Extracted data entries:

*** Block opens ***

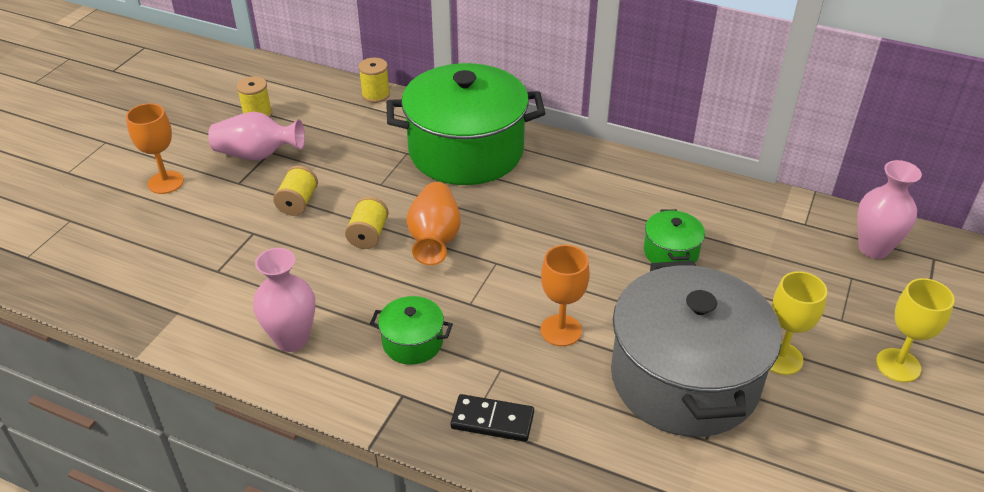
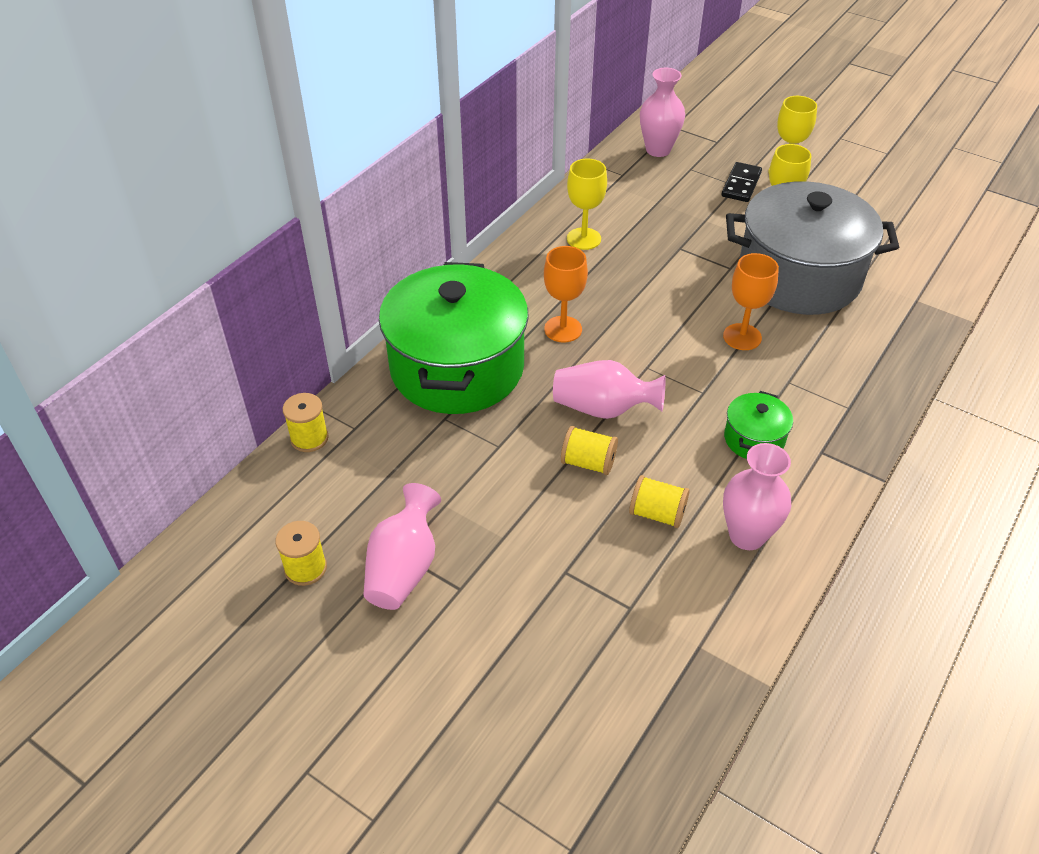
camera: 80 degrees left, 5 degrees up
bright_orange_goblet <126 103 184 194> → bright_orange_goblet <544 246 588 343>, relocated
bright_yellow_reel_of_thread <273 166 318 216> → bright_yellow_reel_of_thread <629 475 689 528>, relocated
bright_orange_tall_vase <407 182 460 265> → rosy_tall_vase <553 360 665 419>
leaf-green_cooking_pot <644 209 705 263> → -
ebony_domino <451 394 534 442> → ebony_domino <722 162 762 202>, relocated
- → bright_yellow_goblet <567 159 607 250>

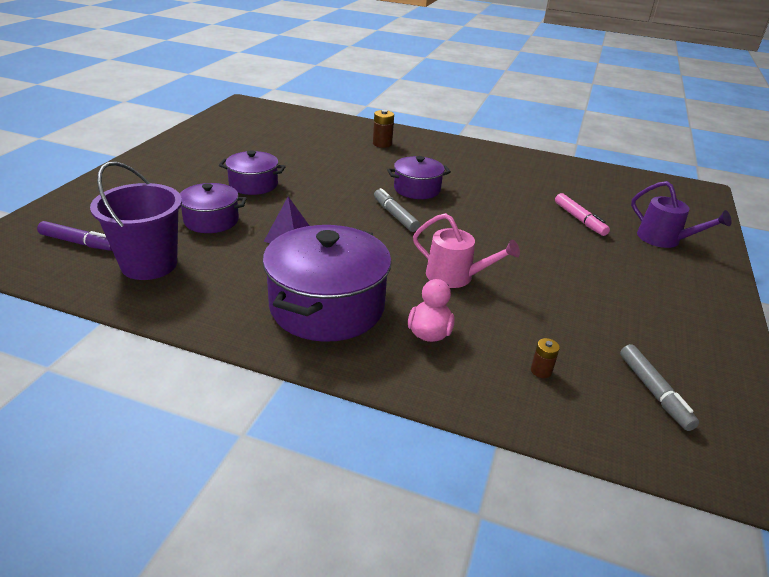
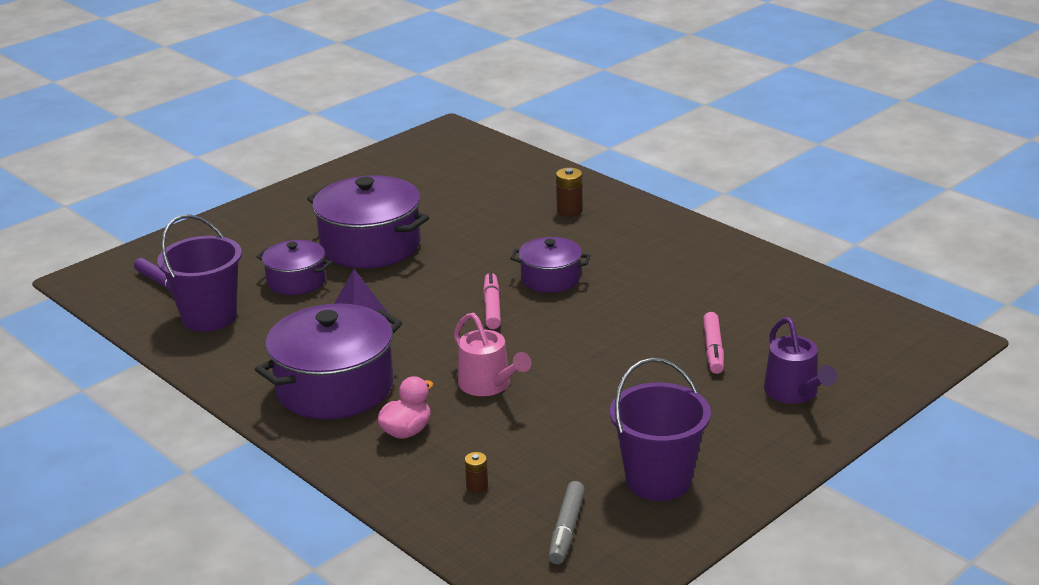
camera: 30 degrees right, 5 degrees down
violet_cooking_pot <219 150 286 195> → violet_cooking_pot <307 175 429 268>, x1.77
ash-grey_marker_pen <374 188 420 232> → rosy_marker_pen <483 272 501 329>
- → violet_sand_bucket <610 358 711 501>

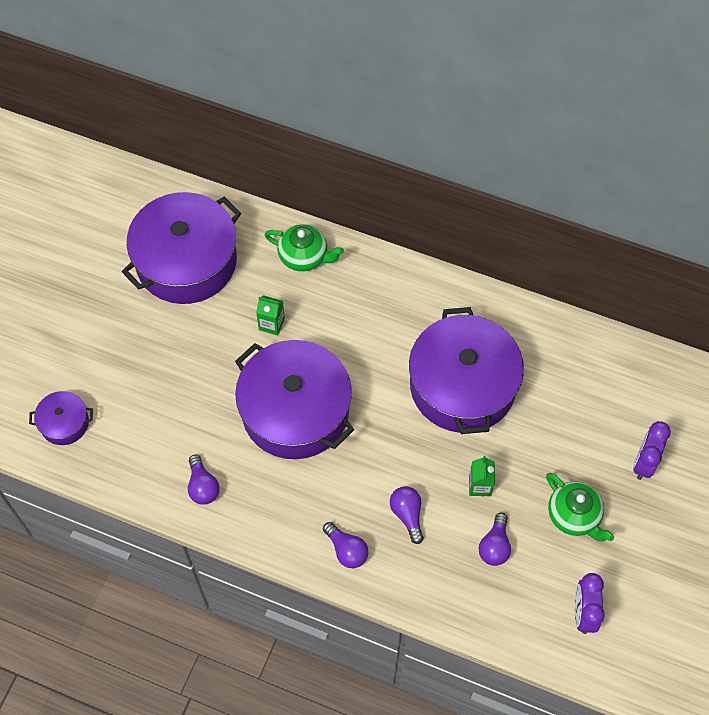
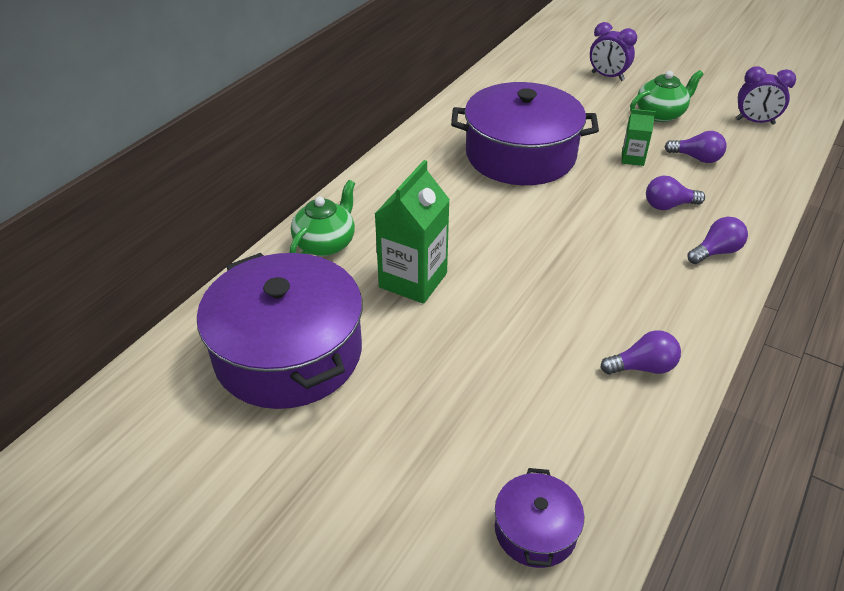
camera: 80 degrees left, 20 degrees down
leaf-green_juice_carton <256 295 285 336> → leaf-green_juice_carton <375 160 450 304>, x1.93
violet_cooking_pot <235 340 354 459> → -

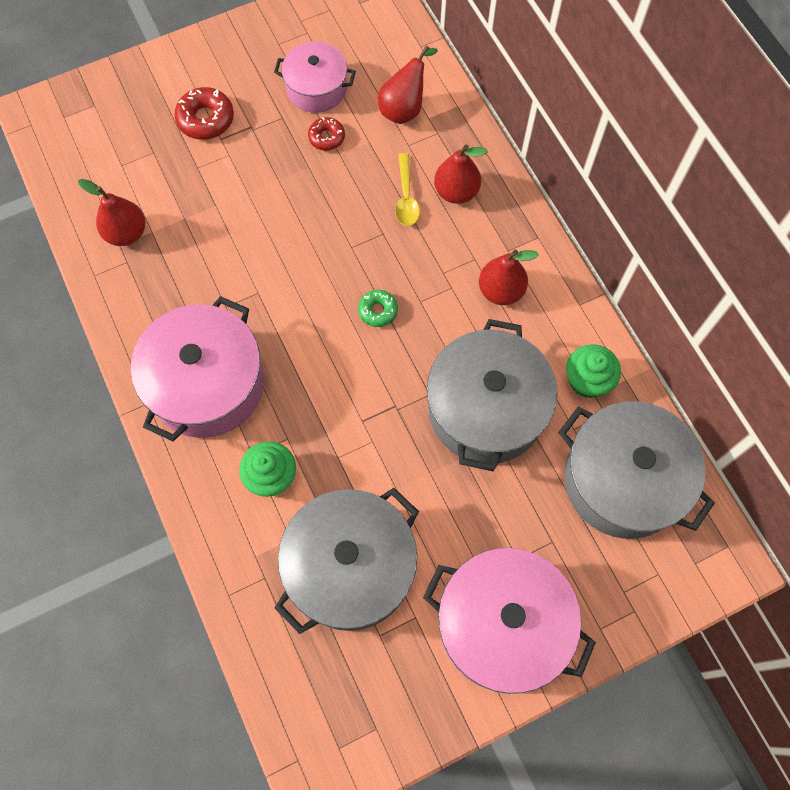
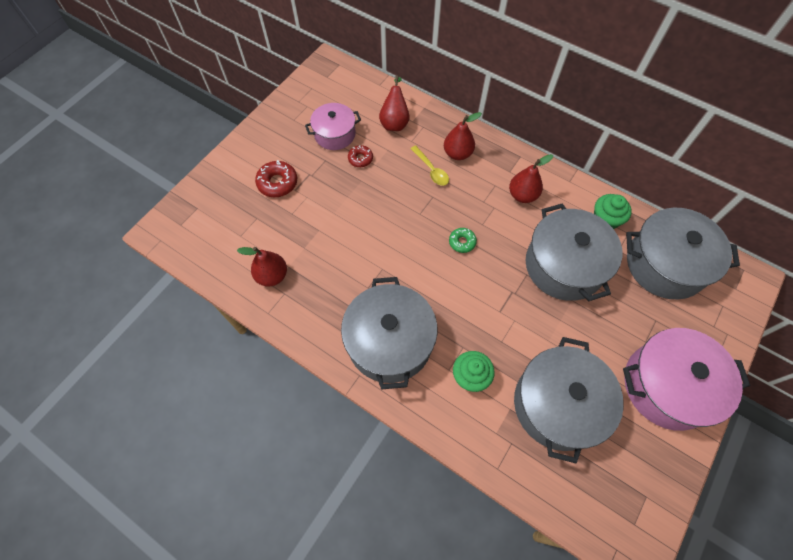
camera: 30 degrees left, 5 degrees down
rosy_cooking_pot <131 296 264 441> → ash-grey_cooking_pot <341 277 438 389>

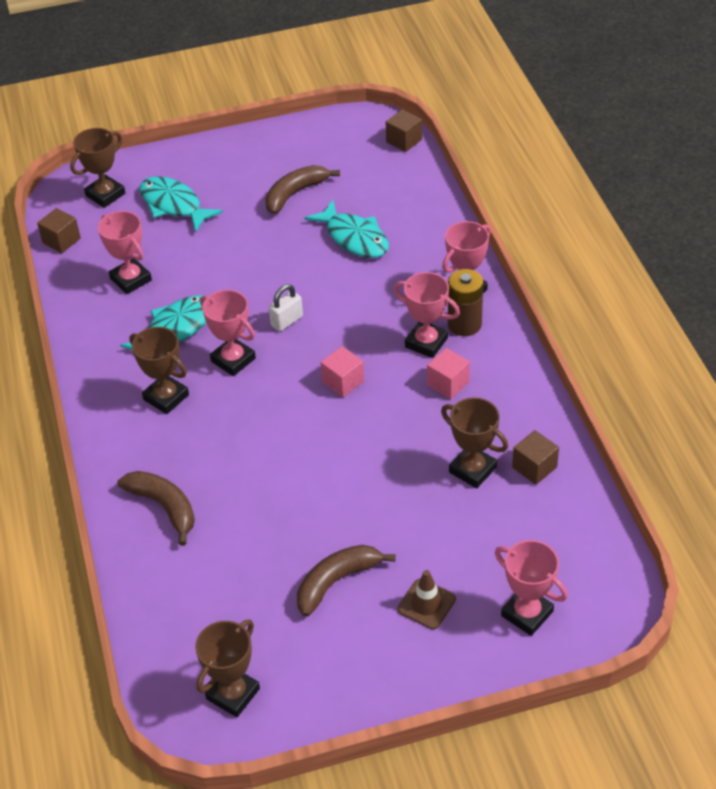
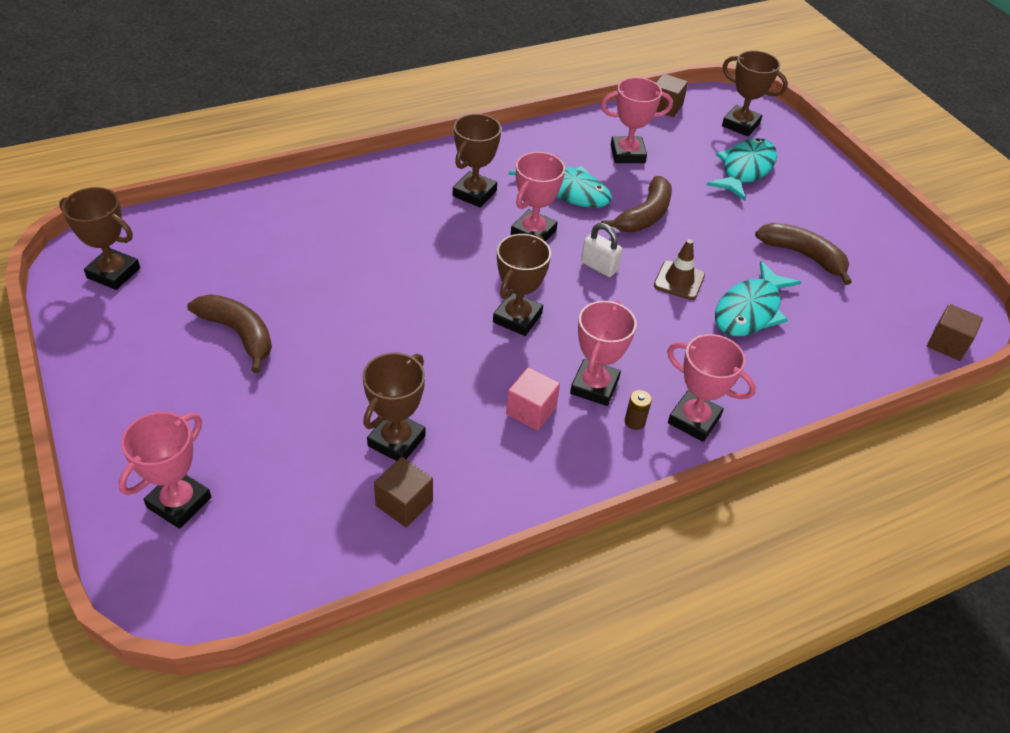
camera: 75 degrees right, 0 degrees up
rosy_award_cup <98 211 152 294> → rosy_award_cup <601 77 673 163>, 45 degrees clockwise
brown_power_cell <448 269 483 336> → brown_power_cell <625 390 652 430>, x0.48
rosy_cube <320 346 364 397> → brown_award_cup <493 234 551 336>
brown_banana_fruit <117 471 195 546> → brown_banana_fruit <601 176 672 232>, relocated
brown_road_cone <397 570 456 629> → brown_road_cone <654 239 705 300>, relocated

*** Block closes ***

● **What you have to do**: Copy out each line of the data containing the string "down".

● **Final answer**:
camera: 30 degrees right, 5 degrees down
camera: 80 degrees left, 20 degrees down
camera: 30 degrees left, 5 degrees down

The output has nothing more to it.